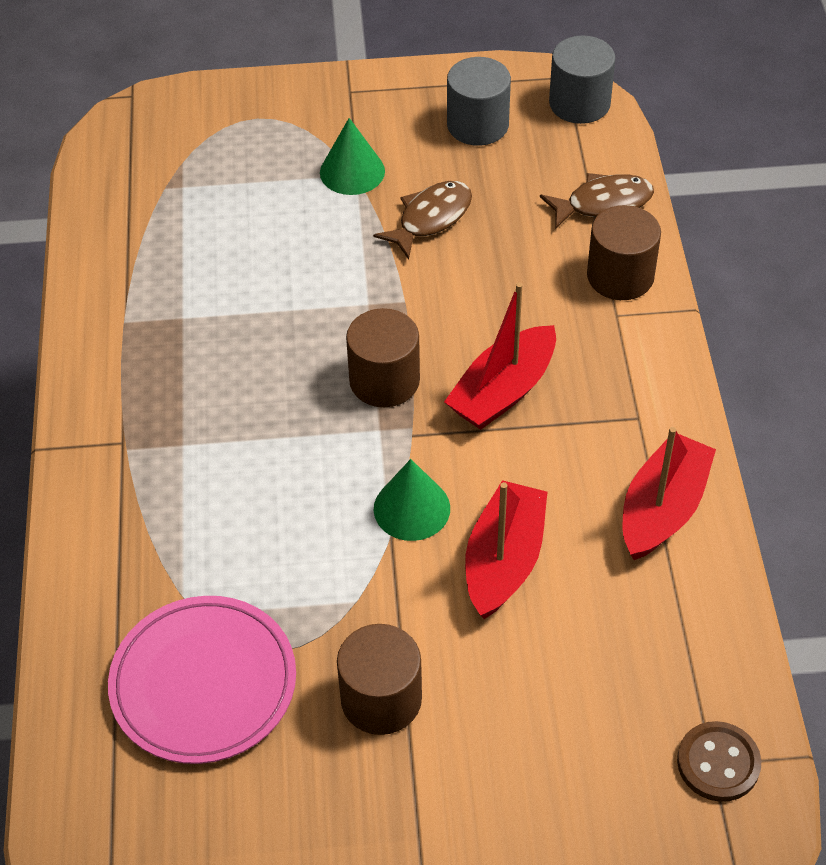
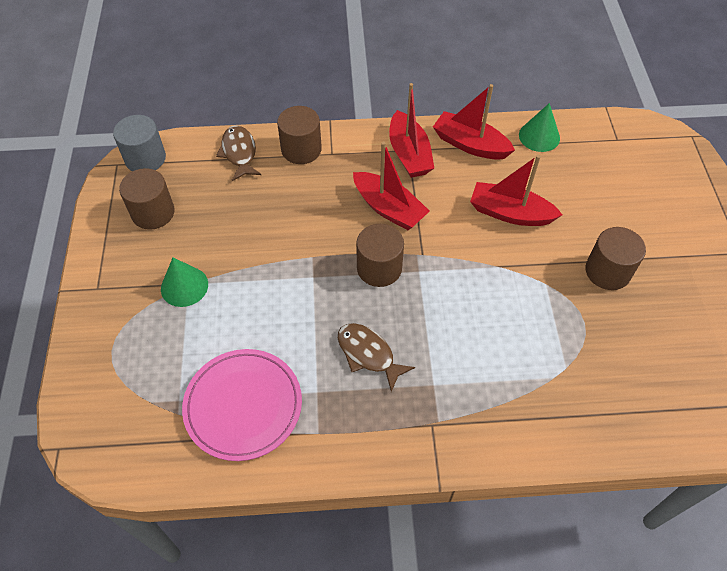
camera: 90 degrees left, 5 degrees up
(203, 683) = (614, 362): pink plate -> pink plate (243, 406)
(411, 508) = (477, 255): green cone -> green cone (539, 136)
(430, 218) = (239, 241): brown fish -> brown fish (368, 354)
(477, 125) = (153, 213): grey cylinder -> brown cylinder
(627, 418) = (409, 154): none -> red boat
(718, 763) = (616, 137): brown button -> none

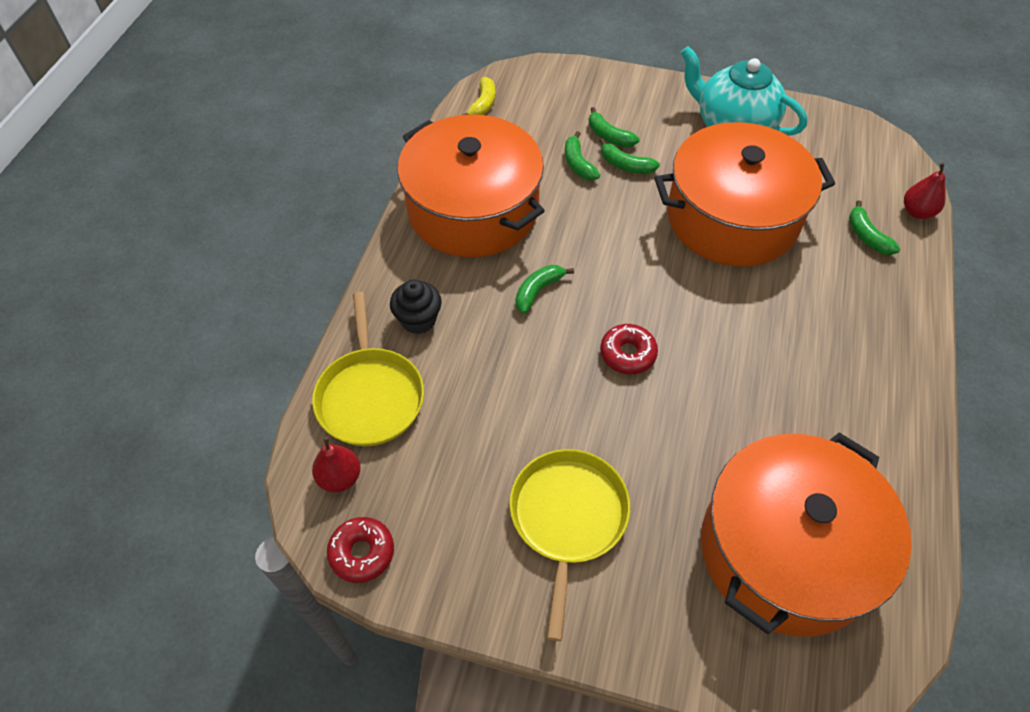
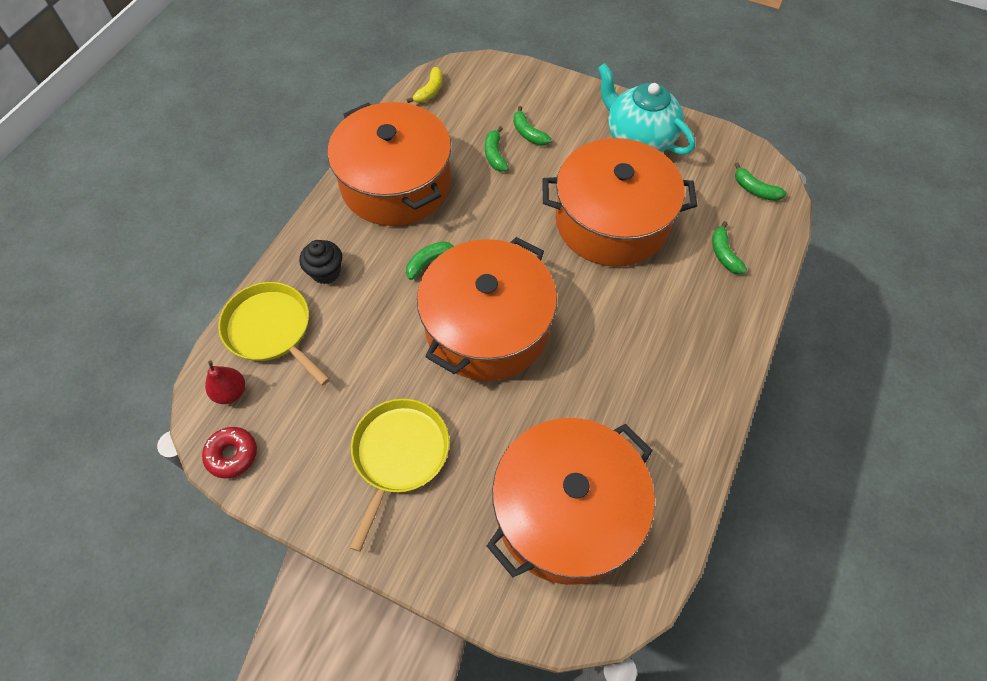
camera: 10 degrees right, 5 degrees up
(370, 396) = (271, 330): yellow pan -> yellow pan turned 135 degrees clockwise
(625, 165) = (535, 162): green banana -> green banana (755, 190)
(627, 354) = (487, 327): red donut -> orange pot
(917, 212) = (776, 238): red pear -> none

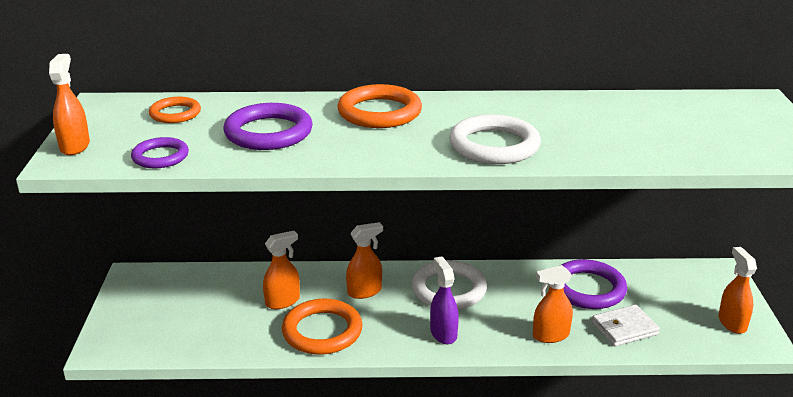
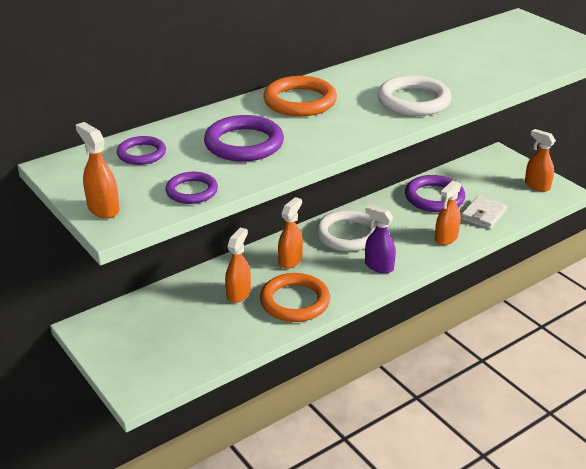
camera: 35 degrees left, 5 degrees up
(175, 113) = (141, 154): orange ring -> purple ring

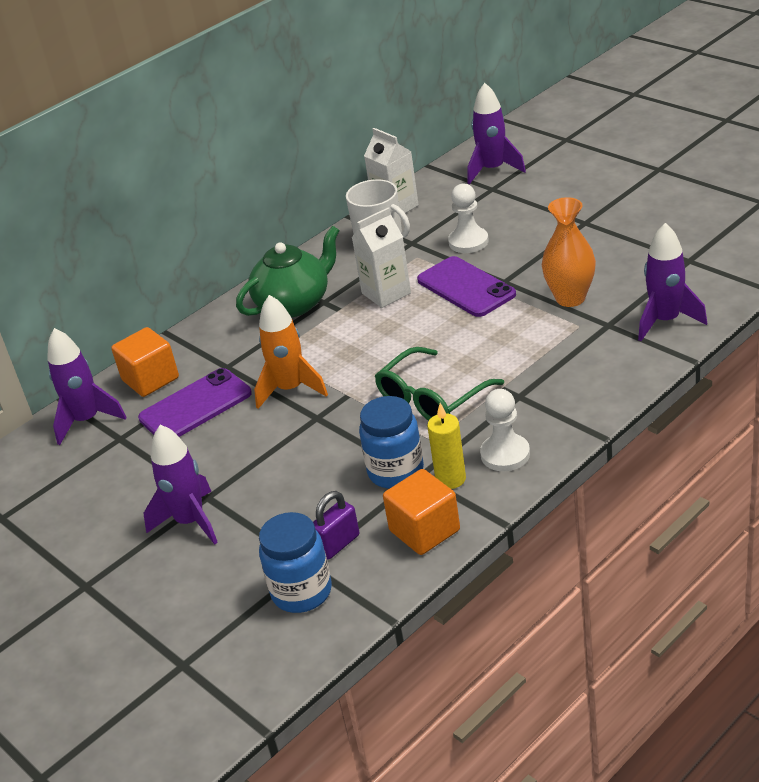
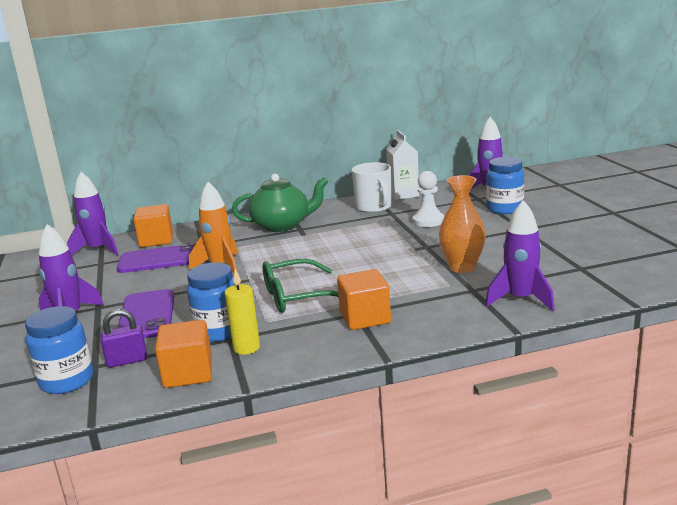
camera: 25 degrees right, 15 degrees down
(386, 293) = (342, 234): white carton -> none
(466, 287) = (397, 243): purple phone -> purple phone (147, 315)
(505, 454) = (301, 345): white pawn -> none
(534, 398) = (365, 318): none -> orange cube
(538, 197) = (504, 209): none -> blue jar

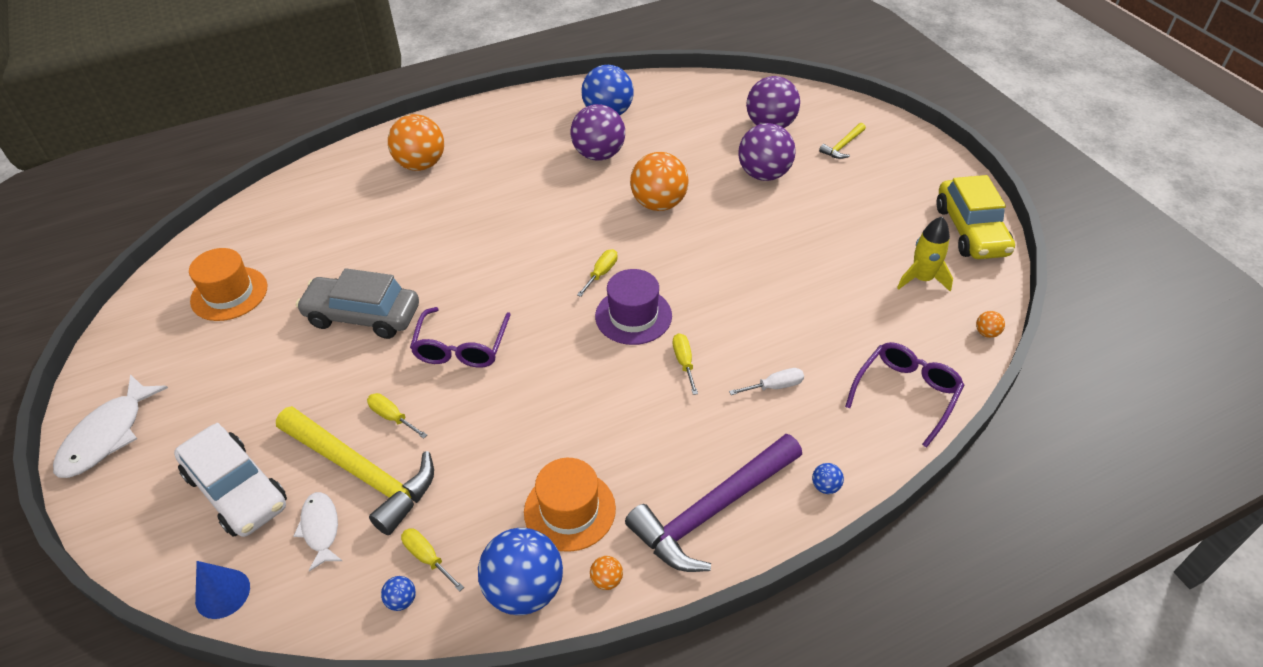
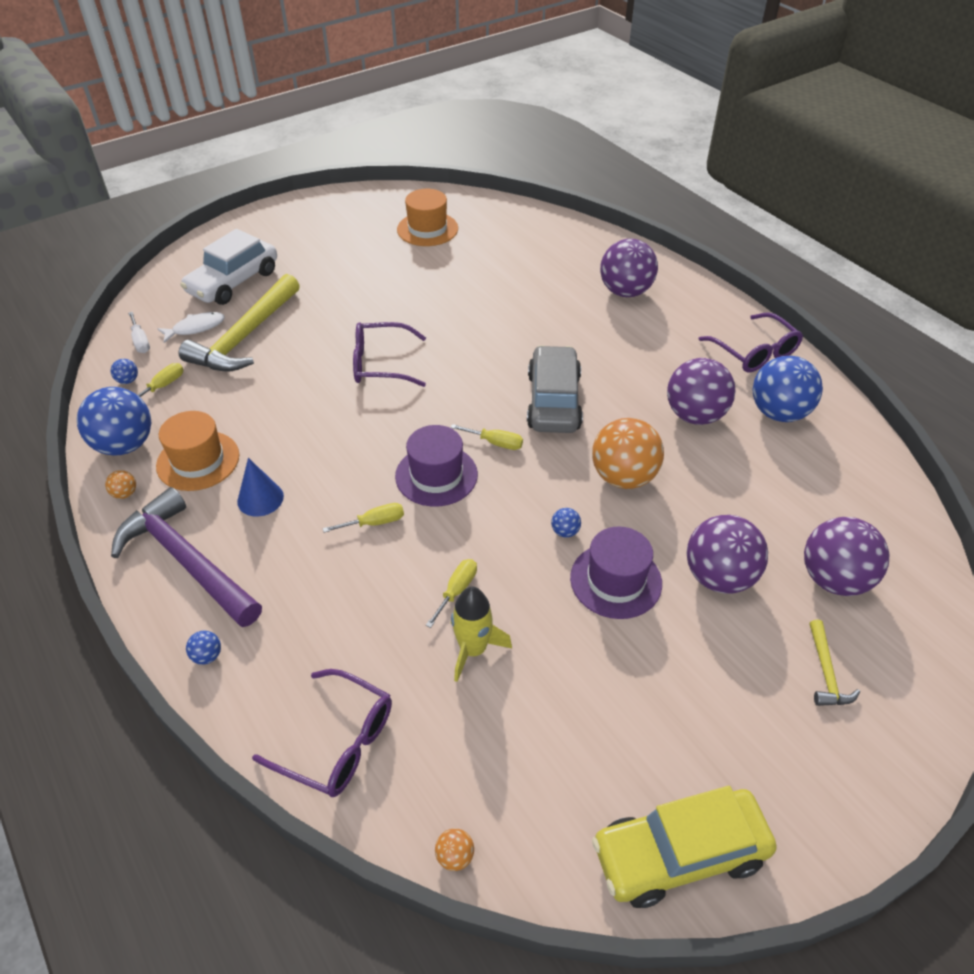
camera: 80 degrees right, 0 degrees up
(107, 435) = (284, 216): white fish -> none
(222, 593) = (149, 298): blue cone -> blue cone (260, 498)
(363, 316) = (412, 301): grey car -> grey car (553, 401)
(392, 417) = (301, 340): yellow screwdriver -> yellow screwdriver (457, 590)
(421, 164) = (625, 291): orange ball -> purple ball
(534, 110) = (754, 352): none -> purple glasses
(711, 244) = (565, 531): none -> blue ball
(763, 224) = (615, 580): none -> purple hat
(775, 386) = (344, 605): white screwdriver -> white screwdriver (140, 341)
(843, 146) = (826, 672): yellow hammer -> yellow hammer turned 120 degrees counterclockwise
(922, 279) = (551, 772): yellow rocket -> yellow rocket (473, 649)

◇ ◇ ◇ ◇

**GOAL OF THE EXERCISE**. Given the entries above, transcribe exactly the lines from the one holding "(430, 218) = (239, 241): brown" through the one holding "(843, 146) = (826, 672): yellow"; pictures do not belong in the transcription.

**RESPONSE FOR THIS EXERCISE**.
(430, 218) = (239, 241): brown fish -> brown fish (368, 354)
(477, 125) = (153, 213): grey cylinder -> brown cylinder
(627, 418) = (409, 154): none -> red boat
(718, 763) = (616, 137): brown button -> none

camera: 10 degrees right, 5 degrees up
(370, 396) = (271, 330): yellow pan -> yellow pan turned 135 degrees clockwise
(625, 165) = (535, 162): green banana -> green banana (755, 190)
(627, 354) = (487, 327): red donut -> orange pot
(917, 212) = (776, 238): red pear -> none

camera: 35 degrees left, 5 degrees up
(175, 113) = (141, 154): orange ring -> purple ring

camera: 25 degrees right, 15 degrees down
(386, 293) = (342, 234): white carton -> none
(466, 287) = (397, 243): purple phone -> purple phone (147, 315)
(505, 454) = (301, 345): white pawn -> none
(534, 398) = (365, 318): none -> orange cube
(538, 197) = (504, 209): none -> blue jar

camera: 80 degrees right, 0 degrees up
(107, 435) = (284, 216): white fish -> none
(222, 593) = (149, 298): blue cone -> blue cone (260, 498)
(363, 316) = (412, 301): grey car -> grey car (553, 401)
(392, 417) = (301, 340): yellow screwdriver -> yellow screwdriver (457, 590)
(421, 164) = (625, 291): orange ball -> purple ball
(534, 110) = (754, 352): none -> purple glasses
(711, 244) = (565, 531): none -> blue ball
(763, 224) = (615, 580): none -> purple hat
(775, 386) = (344, 605): white screwdriver -> white screwdriver (140, 341)
(843, 146) = (826, 672): yellow hammer -> yellow hammer turned 120 degrees counterclockwise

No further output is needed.